Work request: Below are the records; copy each line in which "STEPPER" occurs.
--- START ---
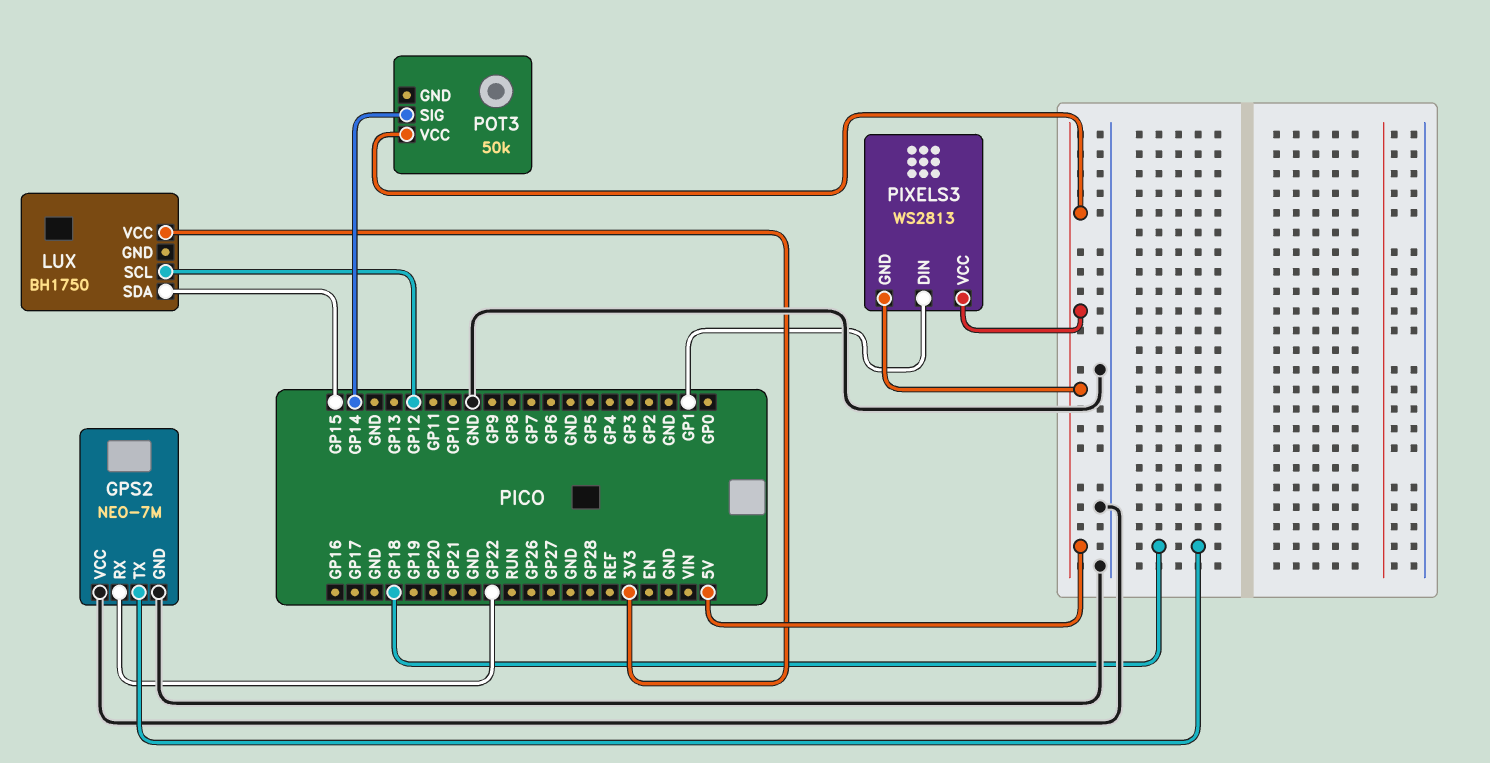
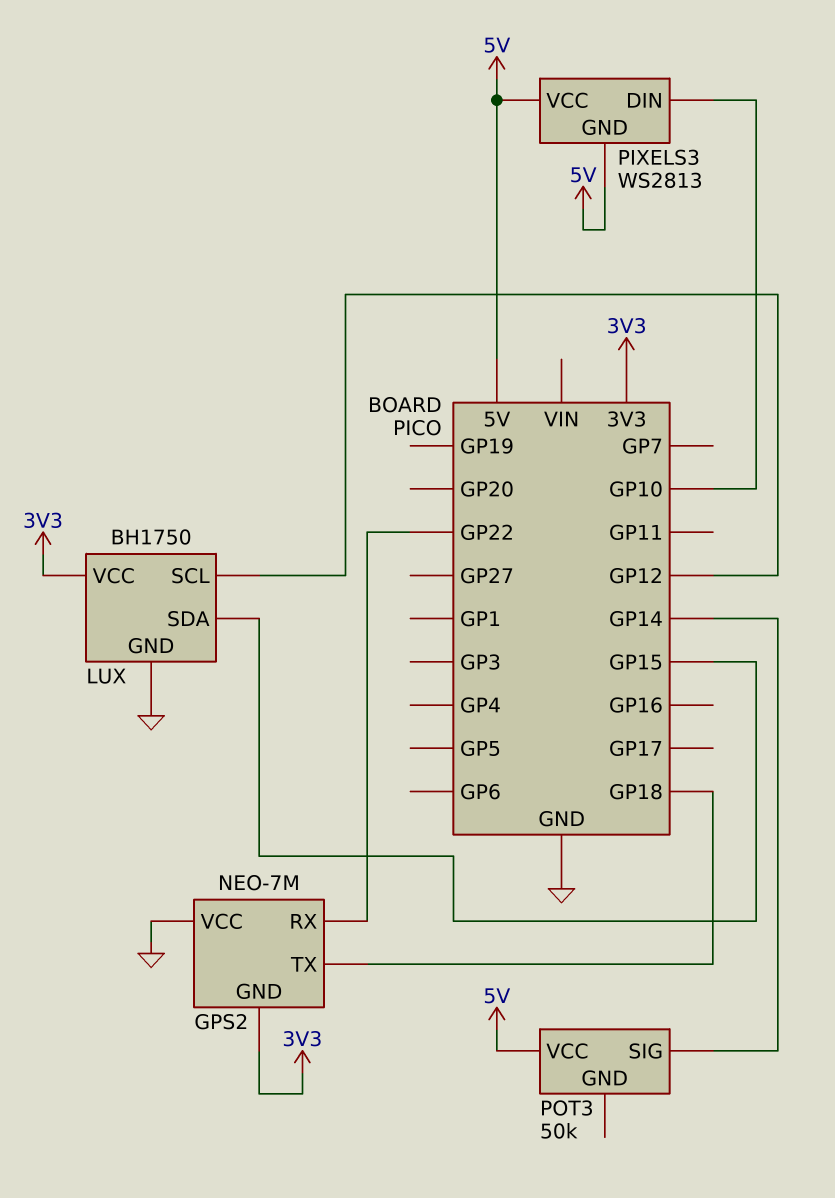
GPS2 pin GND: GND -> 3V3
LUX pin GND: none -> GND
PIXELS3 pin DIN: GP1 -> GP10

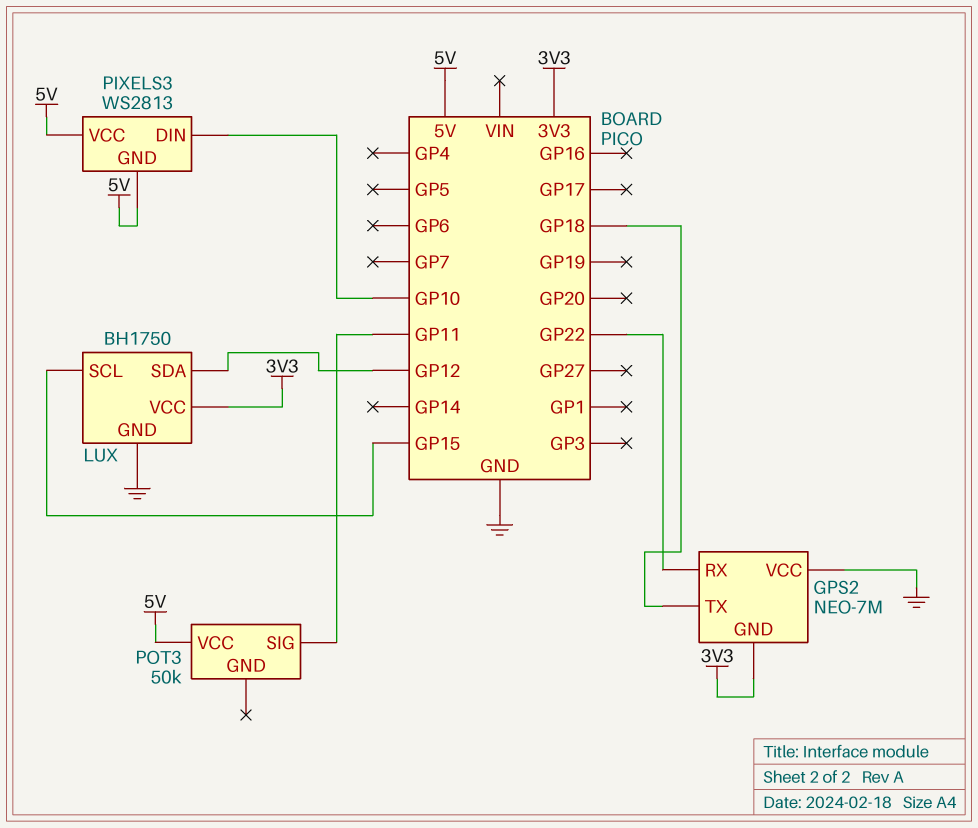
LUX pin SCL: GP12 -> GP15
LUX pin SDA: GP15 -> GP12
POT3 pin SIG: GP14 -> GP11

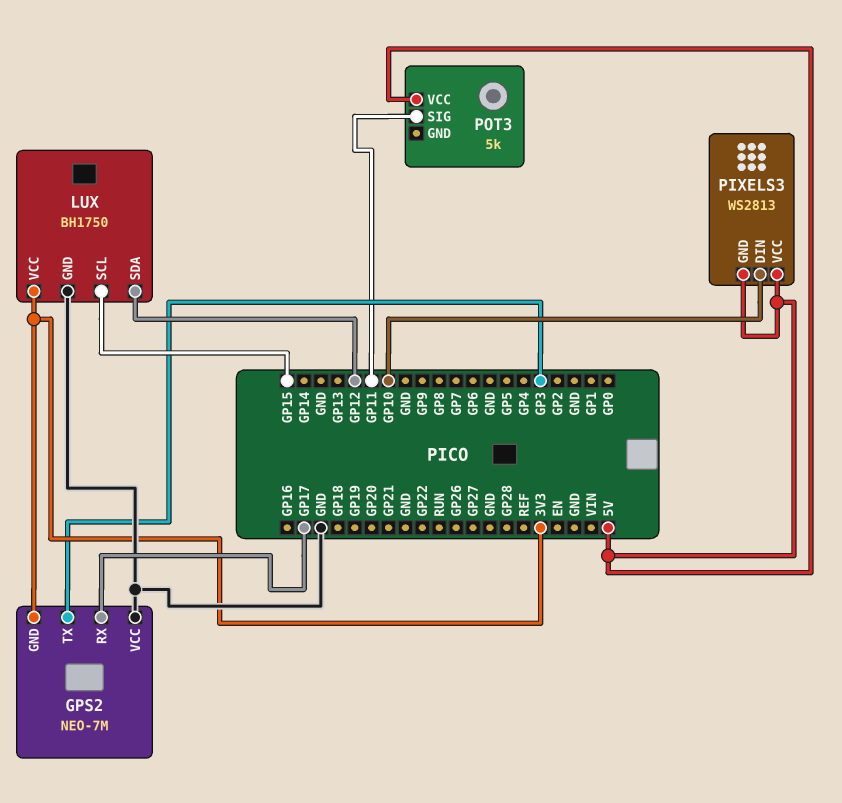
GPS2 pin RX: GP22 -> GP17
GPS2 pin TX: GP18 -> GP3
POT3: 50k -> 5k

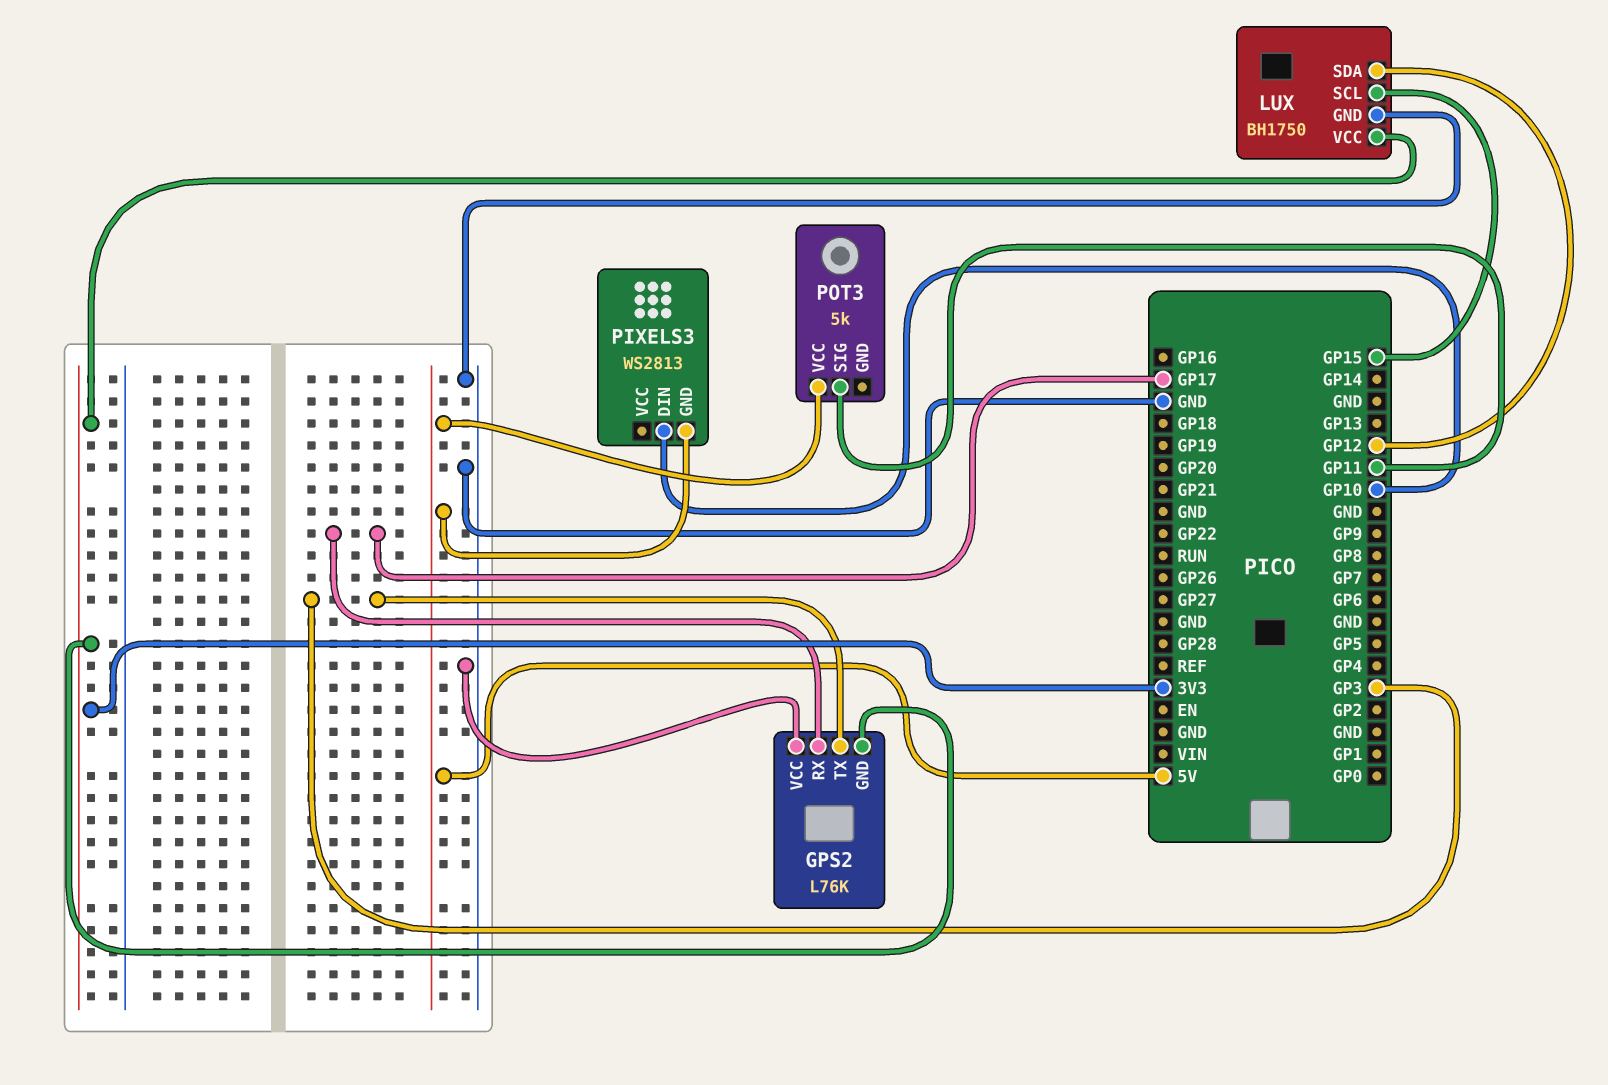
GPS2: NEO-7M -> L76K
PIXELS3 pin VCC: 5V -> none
--- END ---
--- START ---
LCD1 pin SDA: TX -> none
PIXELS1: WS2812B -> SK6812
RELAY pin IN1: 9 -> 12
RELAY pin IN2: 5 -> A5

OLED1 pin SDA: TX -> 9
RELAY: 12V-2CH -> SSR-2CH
--- END ---
--- START ---
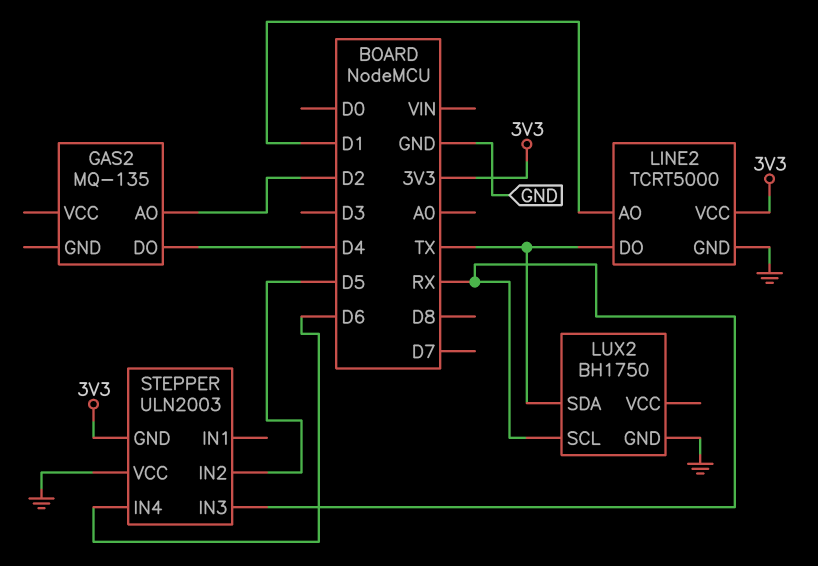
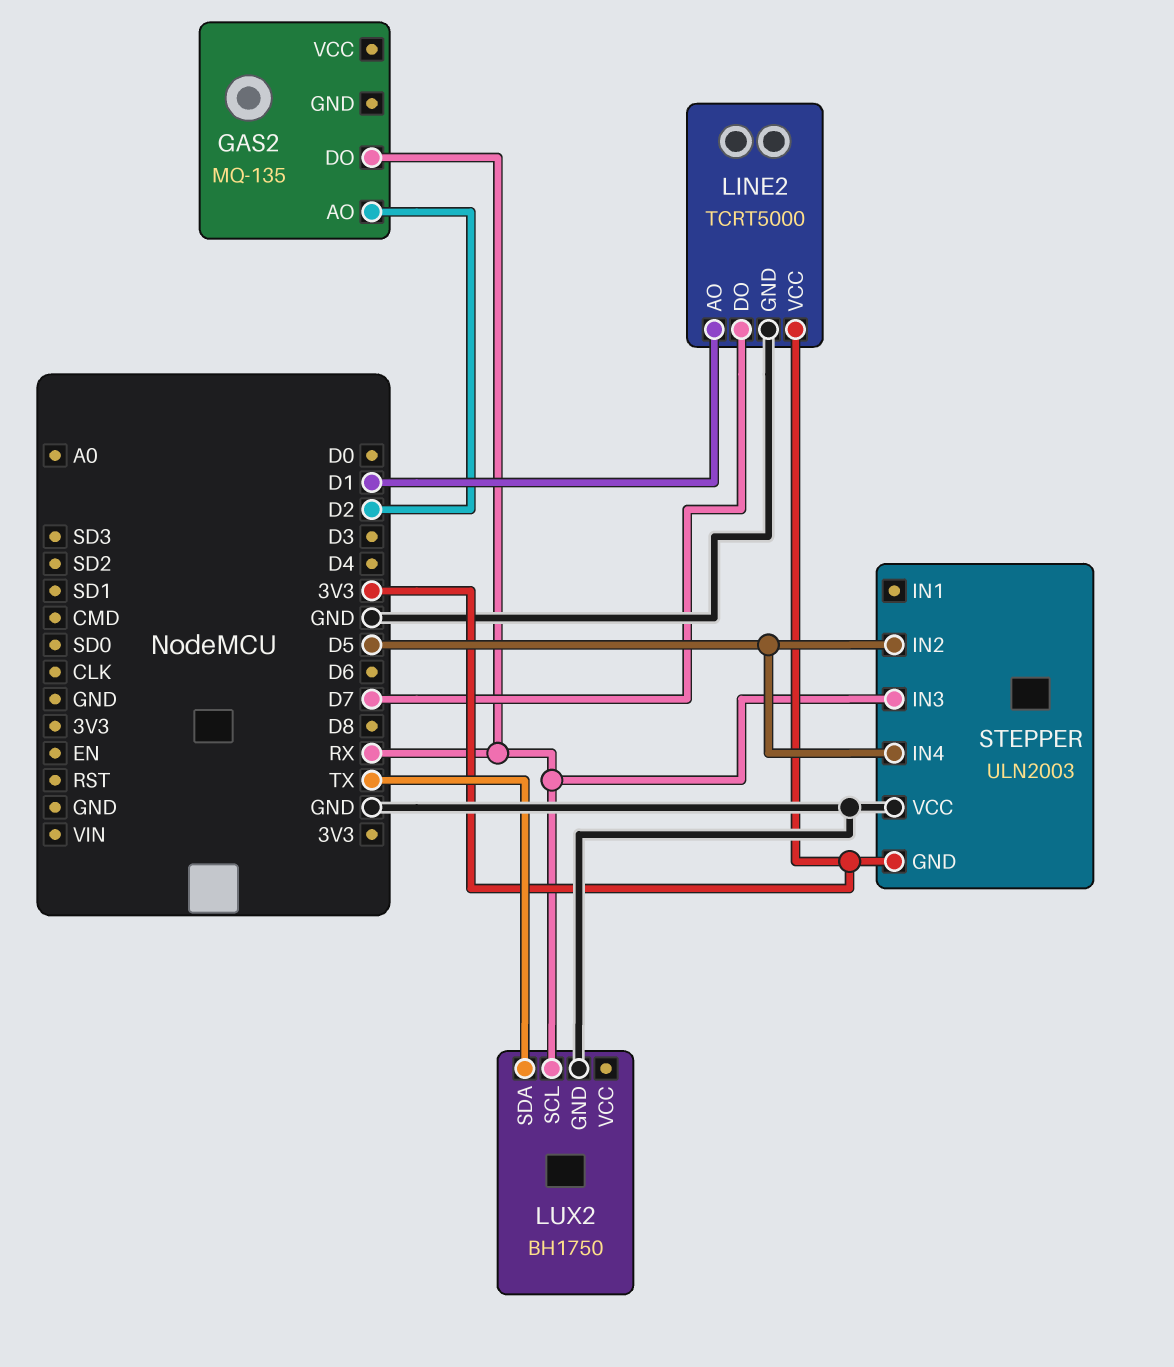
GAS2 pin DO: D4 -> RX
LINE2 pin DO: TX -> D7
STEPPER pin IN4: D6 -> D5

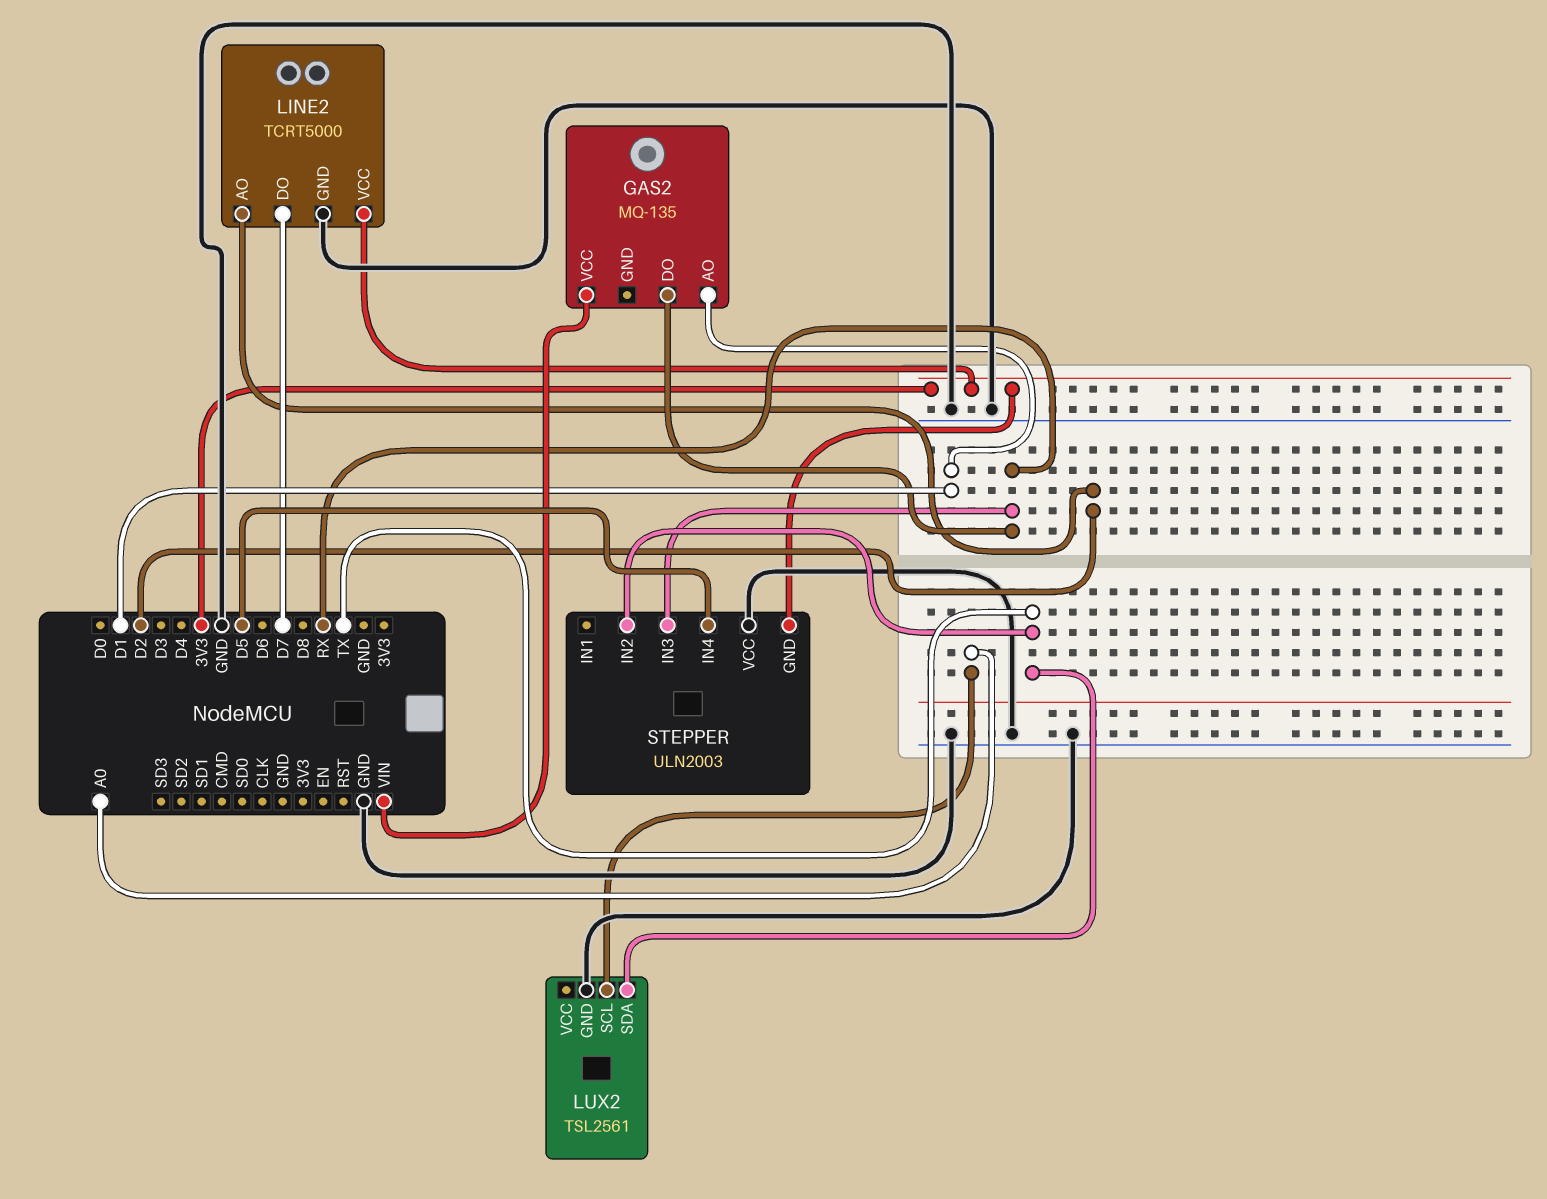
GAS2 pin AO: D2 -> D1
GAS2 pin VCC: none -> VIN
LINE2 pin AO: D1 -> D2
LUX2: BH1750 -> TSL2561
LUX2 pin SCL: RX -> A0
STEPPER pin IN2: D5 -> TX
--- END ---
Output of the exercise:
STEPPER pin IN4: D6 -> D5
STEPPER pin IN2: D5 -> TX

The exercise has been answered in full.